» **WORK TASK**
Reproduce the records that follow exactly; any picture among them stays out.

» **DATA TO EXAMINE**
════════
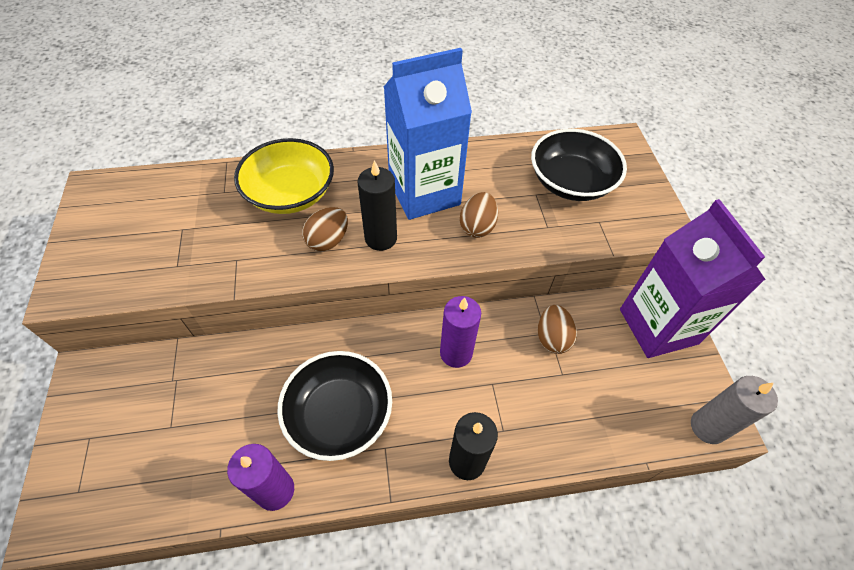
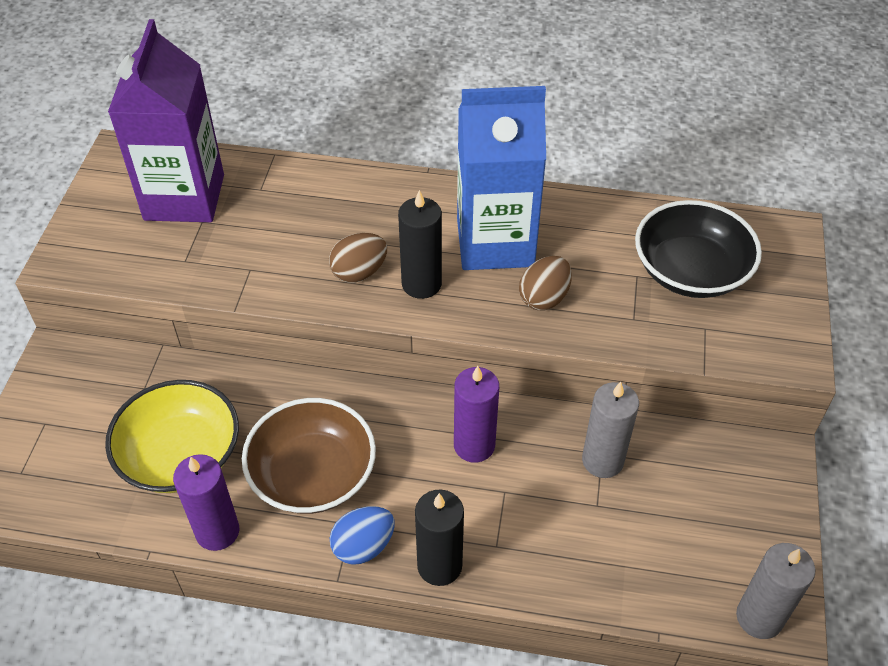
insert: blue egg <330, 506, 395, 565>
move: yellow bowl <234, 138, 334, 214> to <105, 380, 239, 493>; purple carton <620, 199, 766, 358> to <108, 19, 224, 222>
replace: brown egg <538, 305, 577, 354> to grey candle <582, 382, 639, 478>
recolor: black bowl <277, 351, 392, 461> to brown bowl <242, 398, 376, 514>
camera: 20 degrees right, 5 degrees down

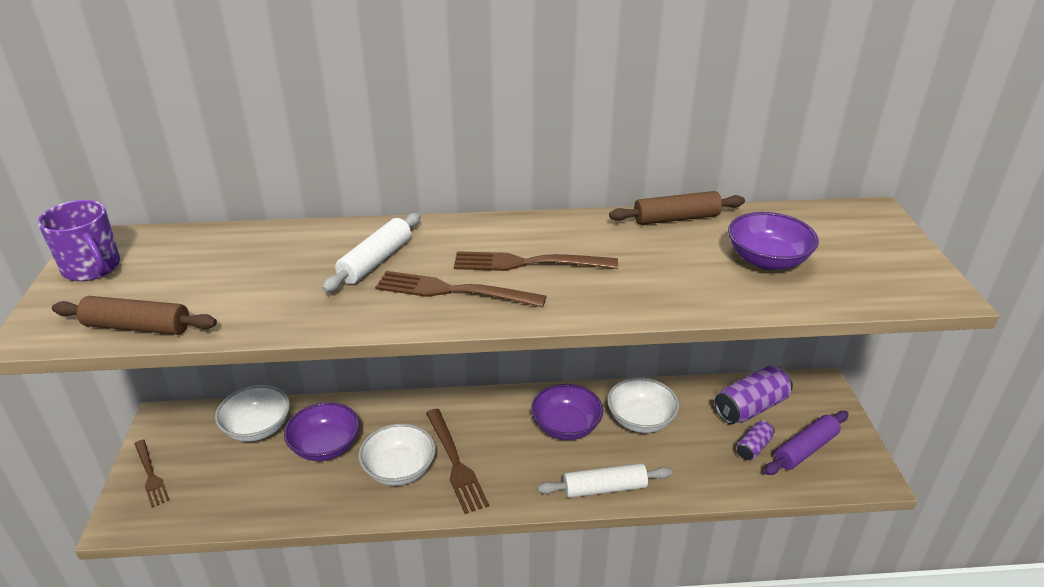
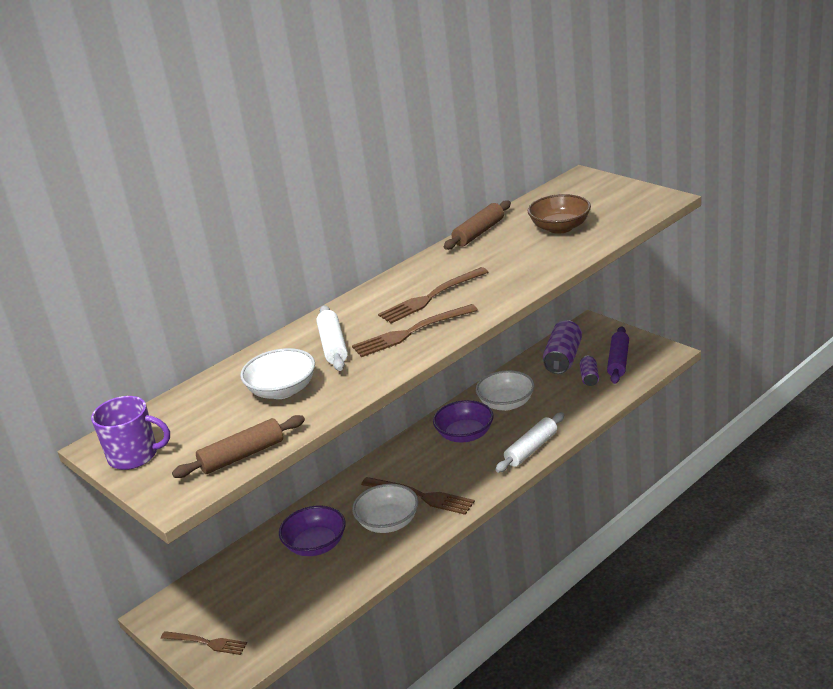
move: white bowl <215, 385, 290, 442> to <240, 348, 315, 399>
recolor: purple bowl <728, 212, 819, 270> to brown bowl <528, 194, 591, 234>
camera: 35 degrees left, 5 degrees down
════════
» **REPLY**
insert: blue egg <330, 506, 395, 565>
move: yellow bowl <234, 138, 334, 214> to <105, 380, 239, 493>; purple carton <620, 199, 766, 358> to <108, 19, 224, 222>
replace: brown egg <538, 305, 577, 354> to grey candle <582, 382, 639, 478>
recolor: black bowl <277, 351, 392, 461> to brown bowl <242, 398, 376, 514>
camera: 20 degrees right, 5 degrees down

move: white bowl <215, 385, 290, 442> to <240, 348, 315, 399>
recolor: purple bowl <728, 212, 819, 270> to brown bowl <528, 194, 591, 234>
camera: 35 degrees left, 5 degrees down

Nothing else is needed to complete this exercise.